Work task: Everything from the line holding "U1: LP5907 -> MIC5219" to the end of the data must be reproduced exactly; include both boundary lines and nothing else.

Dataset content:
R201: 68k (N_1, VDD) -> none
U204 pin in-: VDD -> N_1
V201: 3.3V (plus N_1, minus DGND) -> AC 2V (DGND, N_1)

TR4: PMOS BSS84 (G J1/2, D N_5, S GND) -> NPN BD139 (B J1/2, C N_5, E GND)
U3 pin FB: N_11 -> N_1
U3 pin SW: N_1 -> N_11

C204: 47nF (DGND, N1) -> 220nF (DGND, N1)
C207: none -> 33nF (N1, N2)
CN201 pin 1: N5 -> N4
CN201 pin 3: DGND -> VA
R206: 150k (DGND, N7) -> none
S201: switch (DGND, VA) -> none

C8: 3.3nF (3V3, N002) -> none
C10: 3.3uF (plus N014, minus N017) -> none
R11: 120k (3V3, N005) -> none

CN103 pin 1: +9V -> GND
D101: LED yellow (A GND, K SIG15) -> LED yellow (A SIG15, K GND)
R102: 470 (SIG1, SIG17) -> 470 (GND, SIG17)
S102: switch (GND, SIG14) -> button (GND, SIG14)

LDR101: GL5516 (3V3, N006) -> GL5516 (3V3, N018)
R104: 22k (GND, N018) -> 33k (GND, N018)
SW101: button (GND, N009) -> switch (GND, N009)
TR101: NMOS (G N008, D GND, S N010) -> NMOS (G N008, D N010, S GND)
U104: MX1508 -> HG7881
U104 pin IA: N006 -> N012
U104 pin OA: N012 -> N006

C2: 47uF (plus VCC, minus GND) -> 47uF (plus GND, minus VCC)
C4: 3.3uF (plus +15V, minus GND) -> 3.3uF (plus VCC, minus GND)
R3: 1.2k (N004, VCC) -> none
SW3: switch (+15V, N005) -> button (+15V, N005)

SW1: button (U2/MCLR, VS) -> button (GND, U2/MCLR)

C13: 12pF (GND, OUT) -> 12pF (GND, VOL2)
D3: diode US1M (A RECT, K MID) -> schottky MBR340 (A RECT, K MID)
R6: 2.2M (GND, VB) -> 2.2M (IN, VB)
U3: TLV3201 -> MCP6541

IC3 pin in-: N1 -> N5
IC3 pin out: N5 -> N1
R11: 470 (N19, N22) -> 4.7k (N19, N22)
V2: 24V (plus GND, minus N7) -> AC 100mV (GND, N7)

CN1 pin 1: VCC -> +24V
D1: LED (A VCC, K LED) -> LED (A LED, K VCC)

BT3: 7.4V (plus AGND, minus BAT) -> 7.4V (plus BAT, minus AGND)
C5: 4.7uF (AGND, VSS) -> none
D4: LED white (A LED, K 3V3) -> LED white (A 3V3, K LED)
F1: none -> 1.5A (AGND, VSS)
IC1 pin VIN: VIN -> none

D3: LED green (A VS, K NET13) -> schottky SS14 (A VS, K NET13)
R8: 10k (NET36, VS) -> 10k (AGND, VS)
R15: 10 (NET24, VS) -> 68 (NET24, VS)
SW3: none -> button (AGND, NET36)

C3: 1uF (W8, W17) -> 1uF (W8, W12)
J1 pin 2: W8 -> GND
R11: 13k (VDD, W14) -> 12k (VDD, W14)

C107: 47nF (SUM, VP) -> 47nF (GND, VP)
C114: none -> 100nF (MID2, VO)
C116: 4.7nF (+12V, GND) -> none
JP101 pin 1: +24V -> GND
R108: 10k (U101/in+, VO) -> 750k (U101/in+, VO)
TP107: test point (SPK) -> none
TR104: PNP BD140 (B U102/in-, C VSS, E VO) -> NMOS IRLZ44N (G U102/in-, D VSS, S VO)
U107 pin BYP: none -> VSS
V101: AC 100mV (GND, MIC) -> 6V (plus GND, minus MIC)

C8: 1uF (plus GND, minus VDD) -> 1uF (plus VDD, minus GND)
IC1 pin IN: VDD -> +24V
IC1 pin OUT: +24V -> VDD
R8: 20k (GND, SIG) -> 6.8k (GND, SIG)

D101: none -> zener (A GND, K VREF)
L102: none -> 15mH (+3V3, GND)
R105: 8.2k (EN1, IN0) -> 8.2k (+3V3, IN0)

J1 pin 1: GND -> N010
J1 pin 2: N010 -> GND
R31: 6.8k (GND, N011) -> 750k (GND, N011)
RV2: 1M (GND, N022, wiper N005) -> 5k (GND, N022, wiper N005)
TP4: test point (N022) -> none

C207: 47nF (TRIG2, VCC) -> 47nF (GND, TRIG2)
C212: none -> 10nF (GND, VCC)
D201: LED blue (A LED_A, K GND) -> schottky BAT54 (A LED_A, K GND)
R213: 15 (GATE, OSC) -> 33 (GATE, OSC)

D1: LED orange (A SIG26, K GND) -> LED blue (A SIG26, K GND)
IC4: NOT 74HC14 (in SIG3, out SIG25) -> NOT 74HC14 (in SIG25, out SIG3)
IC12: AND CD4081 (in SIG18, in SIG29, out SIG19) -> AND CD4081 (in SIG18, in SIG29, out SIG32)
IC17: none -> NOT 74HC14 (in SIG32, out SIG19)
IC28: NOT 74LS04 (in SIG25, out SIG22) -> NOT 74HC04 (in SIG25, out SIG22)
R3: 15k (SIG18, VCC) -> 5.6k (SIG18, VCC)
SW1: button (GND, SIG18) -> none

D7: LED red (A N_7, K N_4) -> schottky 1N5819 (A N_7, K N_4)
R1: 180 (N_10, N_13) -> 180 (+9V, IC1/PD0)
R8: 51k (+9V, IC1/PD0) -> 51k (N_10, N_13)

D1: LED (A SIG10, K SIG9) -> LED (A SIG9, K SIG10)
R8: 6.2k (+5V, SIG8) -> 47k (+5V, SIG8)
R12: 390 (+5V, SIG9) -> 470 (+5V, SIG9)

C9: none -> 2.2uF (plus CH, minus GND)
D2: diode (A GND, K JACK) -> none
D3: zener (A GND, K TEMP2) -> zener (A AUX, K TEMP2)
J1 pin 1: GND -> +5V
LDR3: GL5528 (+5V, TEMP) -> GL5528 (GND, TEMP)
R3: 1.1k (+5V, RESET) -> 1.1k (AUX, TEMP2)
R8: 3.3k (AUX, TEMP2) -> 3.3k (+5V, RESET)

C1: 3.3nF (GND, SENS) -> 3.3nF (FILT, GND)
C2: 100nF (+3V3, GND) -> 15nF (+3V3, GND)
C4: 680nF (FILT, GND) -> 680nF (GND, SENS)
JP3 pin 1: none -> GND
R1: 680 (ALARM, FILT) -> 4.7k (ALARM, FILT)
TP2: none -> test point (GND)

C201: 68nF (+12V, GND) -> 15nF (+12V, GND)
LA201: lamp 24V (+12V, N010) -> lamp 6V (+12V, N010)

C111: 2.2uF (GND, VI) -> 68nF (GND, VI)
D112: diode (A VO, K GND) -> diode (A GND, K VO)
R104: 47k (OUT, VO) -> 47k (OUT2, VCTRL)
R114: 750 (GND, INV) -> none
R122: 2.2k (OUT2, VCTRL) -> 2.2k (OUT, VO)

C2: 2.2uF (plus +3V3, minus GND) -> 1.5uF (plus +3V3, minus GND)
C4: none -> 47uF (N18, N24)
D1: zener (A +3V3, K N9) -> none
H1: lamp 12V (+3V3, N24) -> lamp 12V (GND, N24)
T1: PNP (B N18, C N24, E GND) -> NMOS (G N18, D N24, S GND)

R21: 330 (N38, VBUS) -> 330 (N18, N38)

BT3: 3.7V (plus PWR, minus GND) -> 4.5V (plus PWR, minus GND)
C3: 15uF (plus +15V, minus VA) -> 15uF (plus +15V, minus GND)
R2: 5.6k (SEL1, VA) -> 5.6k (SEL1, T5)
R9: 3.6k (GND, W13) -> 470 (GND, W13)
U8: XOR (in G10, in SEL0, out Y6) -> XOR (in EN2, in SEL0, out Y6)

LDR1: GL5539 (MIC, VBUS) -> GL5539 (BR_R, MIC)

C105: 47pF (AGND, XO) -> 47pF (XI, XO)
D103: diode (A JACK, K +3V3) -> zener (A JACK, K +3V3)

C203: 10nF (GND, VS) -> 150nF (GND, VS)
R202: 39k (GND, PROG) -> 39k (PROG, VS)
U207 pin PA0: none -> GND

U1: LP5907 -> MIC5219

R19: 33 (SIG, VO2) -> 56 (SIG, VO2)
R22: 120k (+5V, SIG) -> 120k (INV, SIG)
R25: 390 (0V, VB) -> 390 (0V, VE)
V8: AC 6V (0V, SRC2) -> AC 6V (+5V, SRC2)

Answer to this problem:
U1: LP5907 -> MIC5219

R19: 33 (SIG, VO2) -> 56 (SIG, VO2)
R22: 120k (+5V, SIG) -> 120k (INV, SIG)
R25: 390 (0V, VB) -> 390 (0V, VE)
V8: AC 6V (0V, SRC2) -> AC 6V (+5V, SRC2)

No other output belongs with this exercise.